-- What the exercise asks --
Transcribe exactly, and only, the lines that fall between the line containing "grey tape [272,154,308,178]" and the last line of the material, both ends included, omitting any pictures.

- Opening Delimiter -

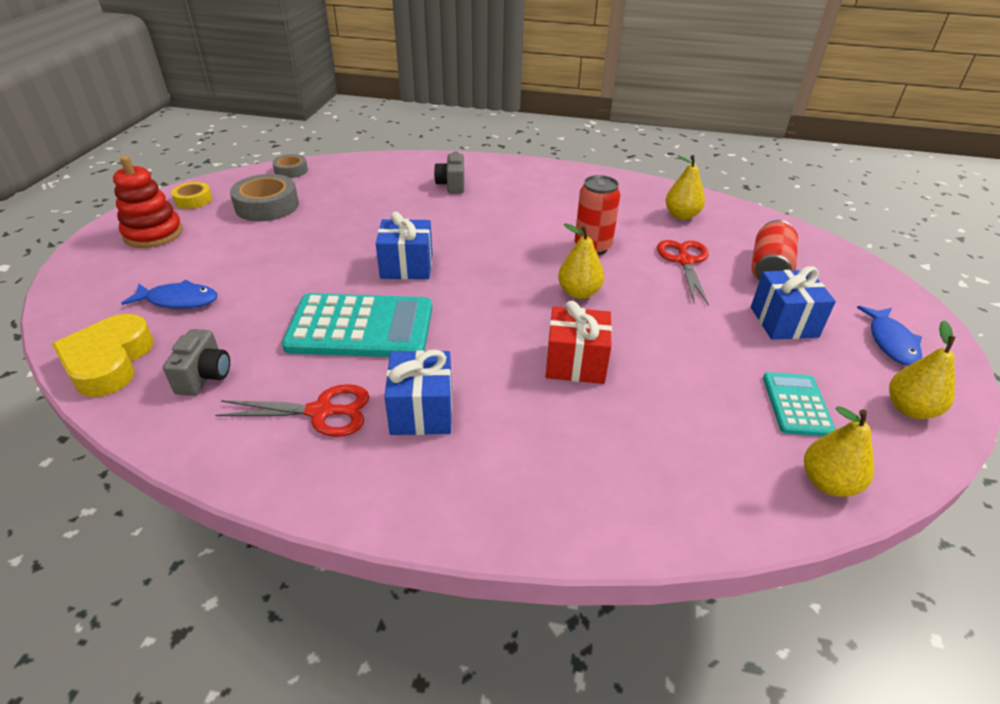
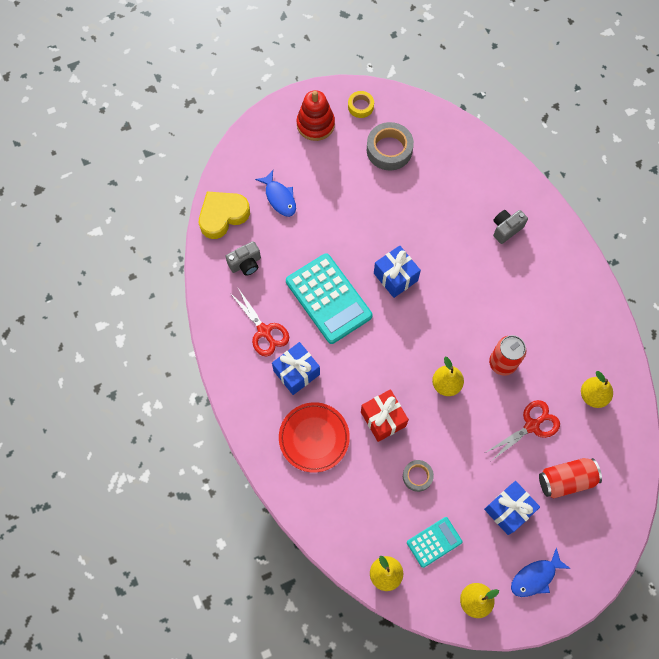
camera: 55 degrees right, 30 degrees up
grey tape [272,154,308,178] -> grey tape moved to [403,460,434,492]
none -> red plate [279,402,350,473]

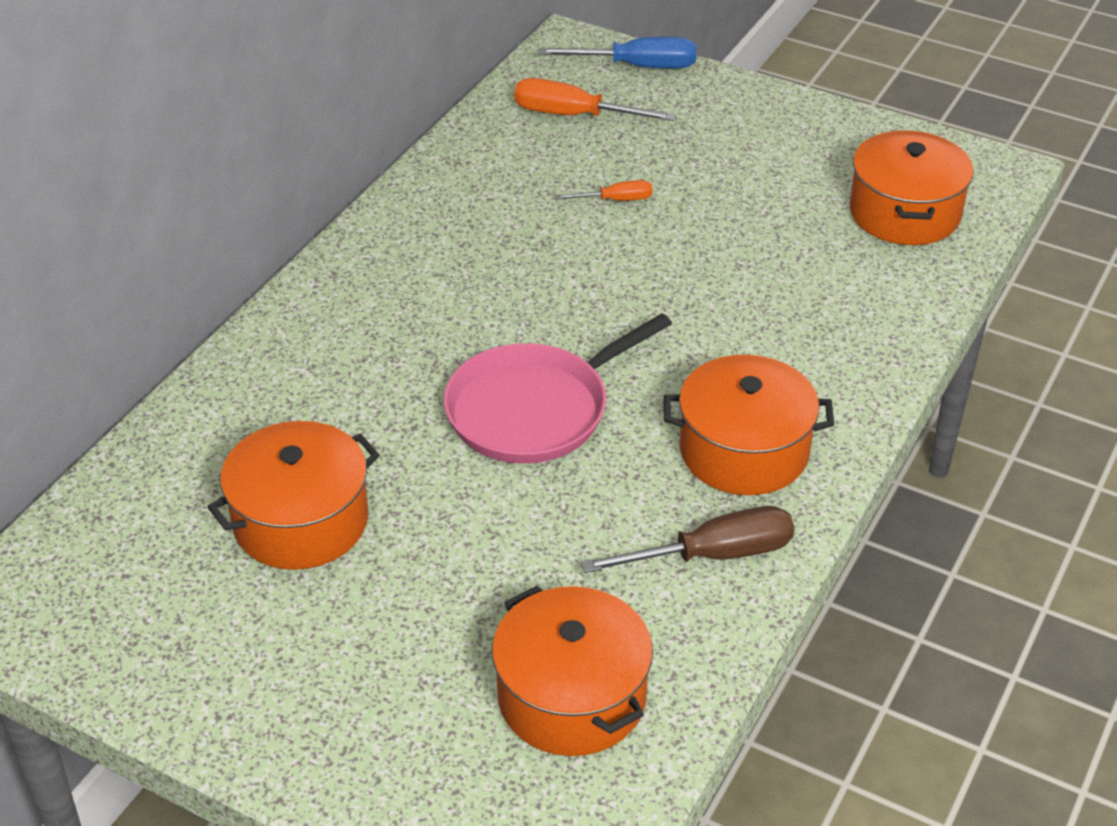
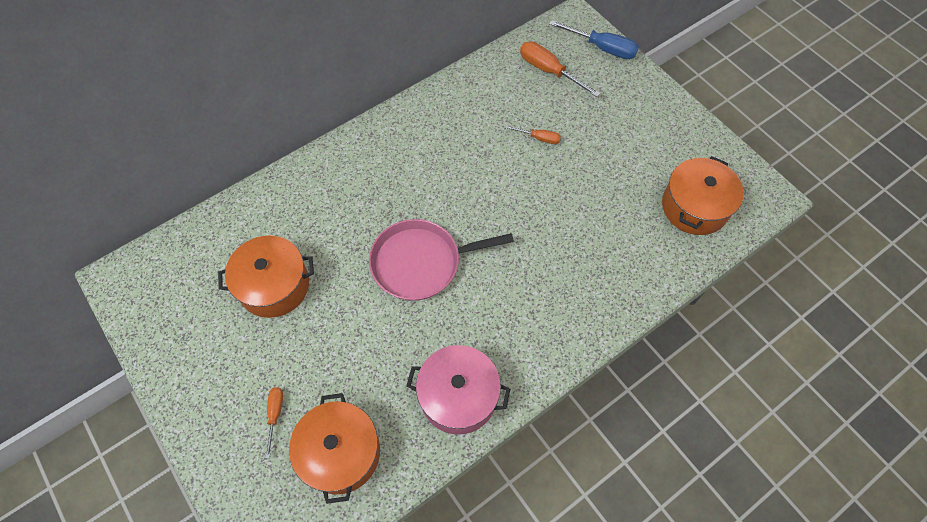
camera: 25 degrees right, 20 degrees up
brown screwdriver [581,506,794,573] -> pink pot [407,345,510,435]
orange pot [664,355,834,495] -> none
none -> orange screwdriver [265,387,283,458]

- Closing Delimiter -

-- Solution --
grey tape [272,154,308,178] -> grey tape moved to [403,460,434,492]
none -> red plate [279,402,350,473]

camera: 25 degrees right, 20 degrees up
brown screwdriver [581,506,794,573] -> pink pot [407,345,510,435]
orange pot [664,355,834,495] -> none
none -> orange screwdriver [265,387,283,458]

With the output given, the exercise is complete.